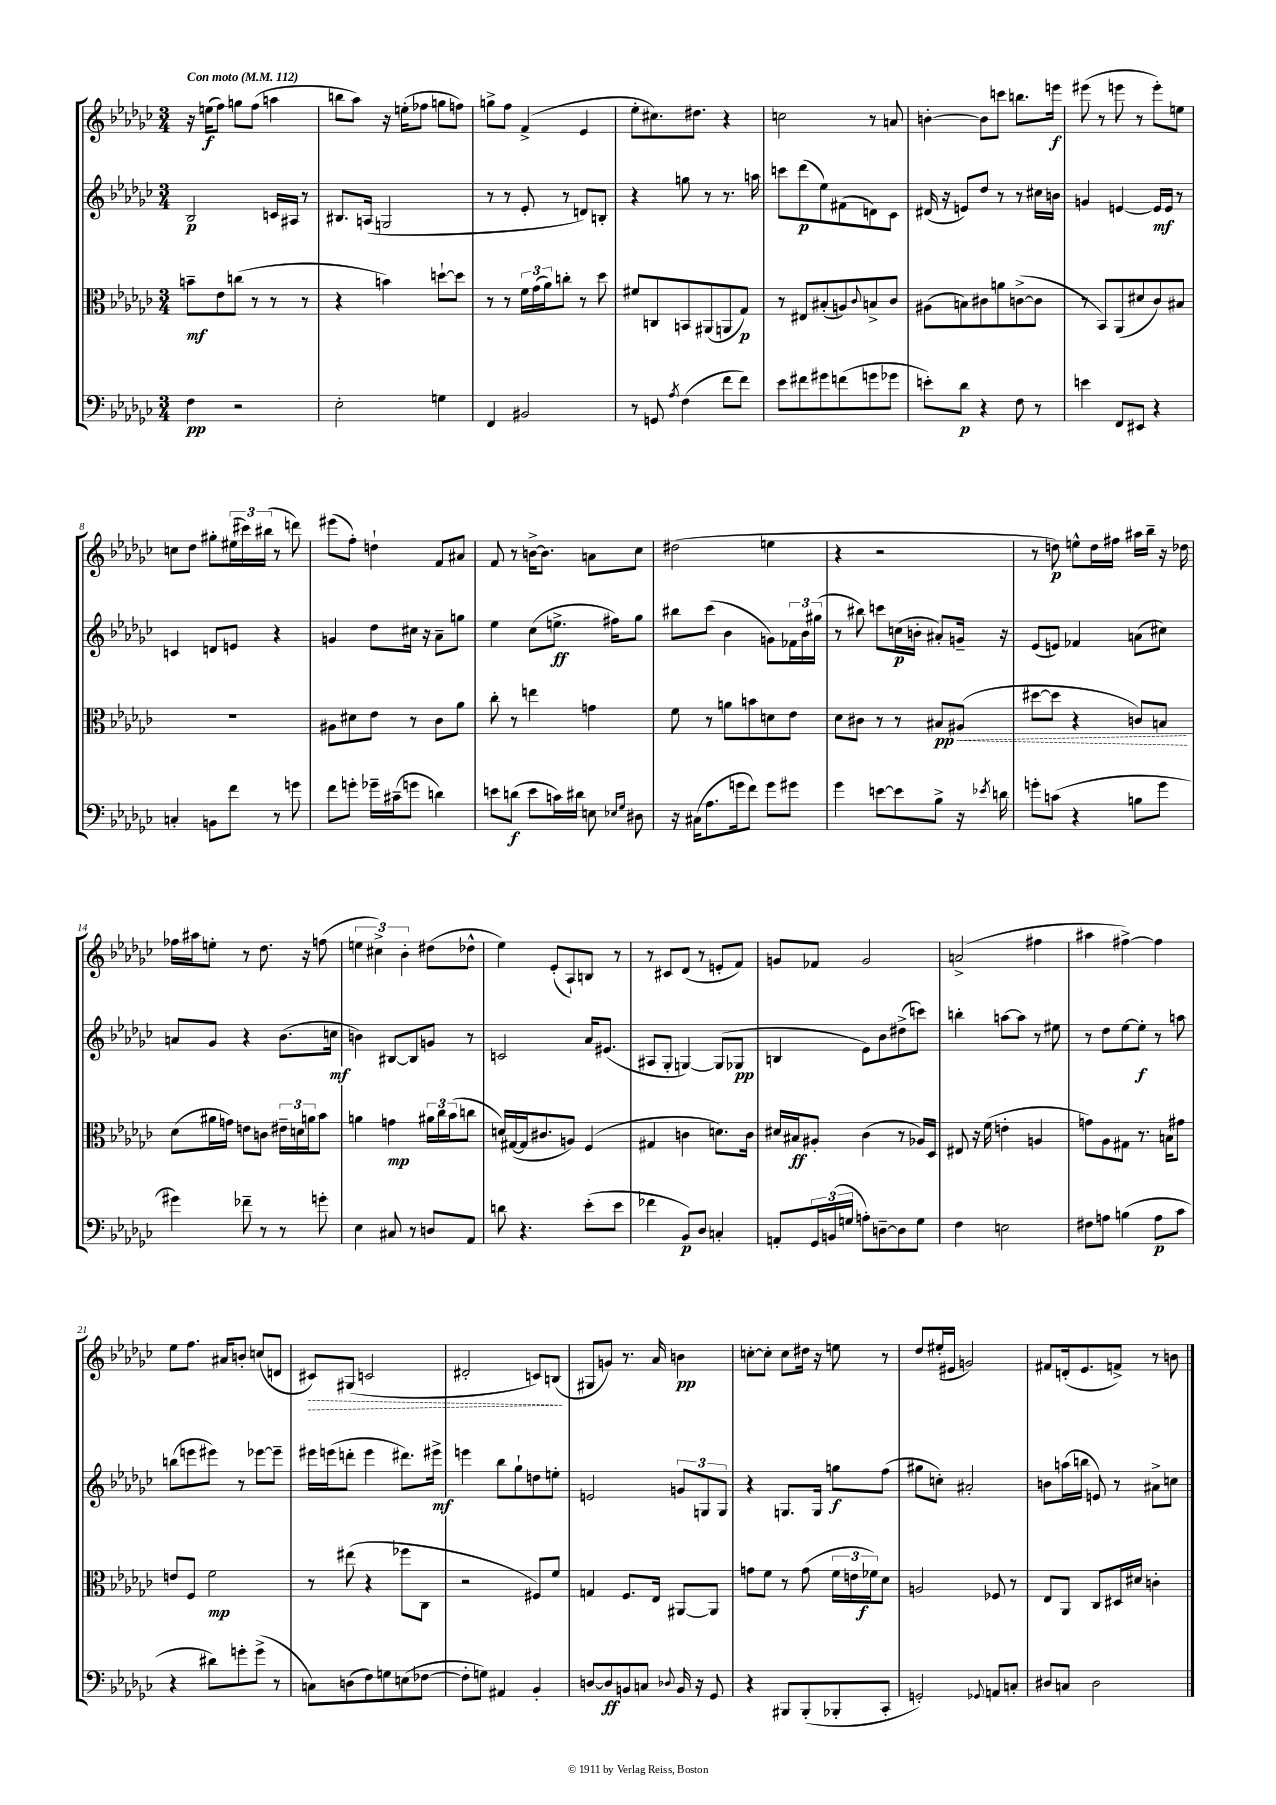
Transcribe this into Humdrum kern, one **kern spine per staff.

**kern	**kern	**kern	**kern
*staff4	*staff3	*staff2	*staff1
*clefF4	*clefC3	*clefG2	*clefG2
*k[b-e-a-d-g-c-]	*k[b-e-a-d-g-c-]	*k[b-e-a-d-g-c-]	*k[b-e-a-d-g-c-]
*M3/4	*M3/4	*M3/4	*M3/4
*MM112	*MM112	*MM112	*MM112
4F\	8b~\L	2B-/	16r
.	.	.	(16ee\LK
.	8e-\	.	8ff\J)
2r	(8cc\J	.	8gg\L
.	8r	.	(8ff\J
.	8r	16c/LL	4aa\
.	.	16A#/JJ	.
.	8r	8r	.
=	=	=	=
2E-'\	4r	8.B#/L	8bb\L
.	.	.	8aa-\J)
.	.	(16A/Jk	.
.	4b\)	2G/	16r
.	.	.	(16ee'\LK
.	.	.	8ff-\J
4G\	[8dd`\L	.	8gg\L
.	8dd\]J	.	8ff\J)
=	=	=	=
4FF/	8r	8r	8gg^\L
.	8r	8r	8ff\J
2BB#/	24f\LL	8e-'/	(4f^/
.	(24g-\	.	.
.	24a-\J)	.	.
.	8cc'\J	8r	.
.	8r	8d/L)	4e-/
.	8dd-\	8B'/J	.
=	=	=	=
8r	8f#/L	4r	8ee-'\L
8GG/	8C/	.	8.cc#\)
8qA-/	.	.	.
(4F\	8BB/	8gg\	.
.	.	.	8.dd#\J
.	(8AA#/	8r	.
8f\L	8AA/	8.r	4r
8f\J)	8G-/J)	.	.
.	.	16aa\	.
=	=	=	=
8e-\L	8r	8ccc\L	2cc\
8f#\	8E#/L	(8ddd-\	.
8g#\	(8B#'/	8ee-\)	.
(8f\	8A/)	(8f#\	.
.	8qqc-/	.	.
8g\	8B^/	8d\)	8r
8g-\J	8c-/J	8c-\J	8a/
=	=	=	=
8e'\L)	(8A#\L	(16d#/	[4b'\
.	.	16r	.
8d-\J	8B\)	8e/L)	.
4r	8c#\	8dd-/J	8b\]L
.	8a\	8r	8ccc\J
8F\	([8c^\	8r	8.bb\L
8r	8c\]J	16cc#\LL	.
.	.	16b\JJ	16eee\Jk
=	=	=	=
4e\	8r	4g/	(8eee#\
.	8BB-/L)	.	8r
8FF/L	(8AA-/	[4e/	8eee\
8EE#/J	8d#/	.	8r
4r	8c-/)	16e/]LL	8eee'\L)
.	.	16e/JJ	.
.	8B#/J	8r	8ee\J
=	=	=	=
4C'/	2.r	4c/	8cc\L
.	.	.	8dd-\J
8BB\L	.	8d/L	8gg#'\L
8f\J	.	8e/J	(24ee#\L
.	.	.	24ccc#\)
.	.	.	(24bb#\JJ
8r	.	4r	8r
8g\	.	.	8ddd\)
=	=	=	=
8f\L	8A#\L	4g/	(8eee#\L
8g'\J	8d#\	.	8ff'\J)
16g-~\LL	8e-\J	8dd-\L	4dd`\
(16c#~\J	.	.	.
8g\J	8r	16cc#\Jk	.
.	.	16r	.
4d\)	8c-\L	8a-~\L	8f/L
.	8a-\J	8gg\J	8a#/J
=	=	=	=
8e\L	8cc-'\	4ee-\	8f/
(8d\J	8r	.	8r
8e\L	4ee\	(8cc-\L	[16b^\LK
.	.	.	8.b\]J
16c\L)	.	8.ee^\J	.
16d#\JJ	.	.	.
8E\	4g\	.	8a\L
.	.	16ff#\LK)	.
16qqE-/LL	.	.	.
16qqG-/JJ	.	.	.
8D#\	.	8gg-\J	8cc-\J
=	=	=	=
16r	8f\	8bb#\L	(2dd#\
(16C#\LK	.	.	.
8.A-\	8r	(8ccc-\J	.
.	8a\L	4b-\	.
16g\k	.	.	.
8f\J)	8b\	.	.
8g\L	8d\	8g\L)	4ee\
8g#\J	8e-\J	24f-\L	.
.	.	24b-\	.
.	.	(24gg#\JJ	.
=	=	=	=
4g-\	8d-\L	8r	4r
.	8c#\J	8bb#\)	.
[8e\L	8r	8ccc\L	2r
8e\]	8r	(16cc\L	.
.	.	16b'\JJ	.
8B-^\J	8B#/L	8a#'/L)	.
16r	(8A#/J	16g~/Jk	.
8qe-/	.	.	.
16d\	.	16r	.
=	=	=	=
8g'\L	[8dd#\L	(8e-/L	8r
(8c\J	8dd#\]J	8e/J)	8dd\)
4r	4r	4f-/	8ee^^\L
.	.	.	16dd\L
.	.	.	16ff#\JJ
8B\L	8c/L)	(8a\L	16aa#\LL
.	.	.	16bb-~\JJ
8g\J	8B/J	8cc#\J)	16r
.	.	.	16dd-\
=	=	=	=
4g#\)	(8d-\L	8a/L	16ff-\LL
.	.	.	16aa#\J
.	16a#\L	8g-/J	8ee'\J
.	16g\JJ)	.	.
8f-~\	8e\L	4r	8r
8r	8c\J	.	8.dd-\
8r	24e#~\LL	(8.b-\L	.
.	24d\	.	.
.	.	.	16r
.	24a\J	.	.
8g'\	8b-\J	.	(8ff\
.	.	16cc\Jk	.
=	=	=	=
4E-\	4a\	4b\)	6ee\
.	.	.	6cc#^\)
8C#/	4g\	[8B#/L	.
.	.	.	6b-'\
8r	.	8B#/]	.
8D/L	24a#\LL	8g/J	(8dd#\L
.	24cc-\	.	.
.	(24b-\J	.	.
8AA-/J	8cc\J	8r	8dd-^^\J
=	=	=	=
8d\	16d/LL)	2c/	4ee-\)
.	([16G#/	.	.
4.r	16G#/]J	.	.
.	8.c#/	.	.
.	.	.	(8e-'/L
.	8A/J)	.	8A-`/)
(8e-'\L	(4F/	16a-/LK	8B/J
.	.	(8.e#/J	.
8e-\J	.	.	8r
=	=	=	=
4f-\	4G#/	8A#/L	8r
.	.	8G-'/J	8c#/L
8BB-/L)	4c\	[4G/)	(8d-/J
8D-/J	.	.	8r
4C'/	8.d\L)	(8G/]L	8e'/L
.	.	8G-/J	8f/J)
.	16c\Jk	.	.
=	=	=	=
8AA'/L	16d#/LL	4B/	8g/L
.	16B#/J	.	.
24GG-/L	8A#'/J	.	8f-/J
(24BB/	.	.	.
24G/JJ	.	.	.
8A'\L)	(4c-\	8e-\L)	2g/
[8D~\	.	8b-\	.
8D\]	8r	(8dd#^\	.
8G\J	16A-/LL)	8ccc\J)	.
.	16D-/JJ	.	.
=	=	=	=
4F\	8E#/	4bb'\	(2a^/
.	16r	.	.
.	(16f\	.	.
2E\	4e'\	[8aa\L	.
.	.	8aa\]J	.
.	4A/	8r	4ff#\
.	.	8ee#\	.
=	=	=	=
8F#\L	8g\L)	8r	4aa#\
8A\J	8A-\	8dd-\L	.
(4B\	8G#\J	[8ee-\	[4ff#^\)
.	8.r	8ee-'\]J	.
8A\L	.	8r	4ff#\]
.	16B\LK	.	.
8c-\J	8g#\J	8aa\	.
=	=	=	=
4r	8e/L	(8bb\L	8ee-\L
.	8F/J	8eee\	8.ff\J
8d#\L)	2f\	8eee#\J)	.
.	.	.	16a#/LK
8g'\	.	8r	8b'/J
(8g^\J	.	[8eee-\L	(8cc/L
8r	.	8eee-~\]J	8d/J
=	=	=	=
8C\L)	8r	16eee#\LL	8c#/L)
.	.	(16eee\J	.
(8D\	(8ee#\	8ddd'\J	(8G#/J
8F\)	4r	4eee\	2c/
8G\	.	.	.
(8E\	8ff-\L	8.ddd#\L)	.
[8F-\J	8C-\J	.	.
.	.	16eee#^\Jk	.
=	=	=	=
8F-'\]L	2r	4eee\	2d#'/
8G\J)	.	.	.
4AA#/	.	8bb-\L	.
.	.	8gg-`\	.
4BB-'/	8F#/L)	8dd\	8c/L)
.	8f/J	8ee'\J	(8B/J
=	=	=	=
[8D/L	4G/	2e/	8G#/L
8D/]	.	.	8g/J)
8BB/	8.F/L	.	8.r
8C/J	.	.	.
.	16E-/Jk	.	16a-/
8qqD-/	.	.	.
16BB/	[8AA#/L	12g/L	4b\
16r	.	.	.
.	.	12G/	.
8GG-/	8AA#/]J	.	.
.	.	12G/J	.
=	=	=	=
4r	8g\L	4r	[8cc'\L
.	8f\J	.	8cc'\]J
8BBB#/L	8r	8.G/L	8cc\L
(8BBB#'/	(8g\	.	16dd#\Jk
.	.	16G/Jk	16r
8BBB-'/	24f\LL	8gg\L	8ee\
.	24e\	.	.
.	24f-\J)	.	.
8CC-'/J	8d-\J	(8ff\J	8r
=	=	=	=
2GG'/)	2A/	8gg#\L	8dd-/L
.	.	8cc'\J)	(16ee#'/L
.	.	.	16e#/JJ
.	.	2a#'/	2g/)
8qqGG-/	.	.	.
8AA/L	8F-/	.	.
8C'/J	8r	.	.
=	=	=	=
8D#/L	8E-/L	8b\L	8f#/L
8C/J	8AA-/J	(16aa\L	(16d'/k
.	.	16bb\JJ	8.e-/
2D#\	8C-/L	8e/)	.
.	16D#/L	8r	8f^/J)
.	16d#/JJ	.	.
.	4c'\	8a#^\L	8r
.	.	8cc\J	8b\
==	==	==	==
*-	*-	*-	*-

* * * * *

**EXERCISE BRIEF:** Show each line of the listing above that contains the word "kern".

**EXERCISE OUTPUT:**
Transcribe this into Humdrum kern, one **kern spine per staff.
**kern	**kern	**kern	**kern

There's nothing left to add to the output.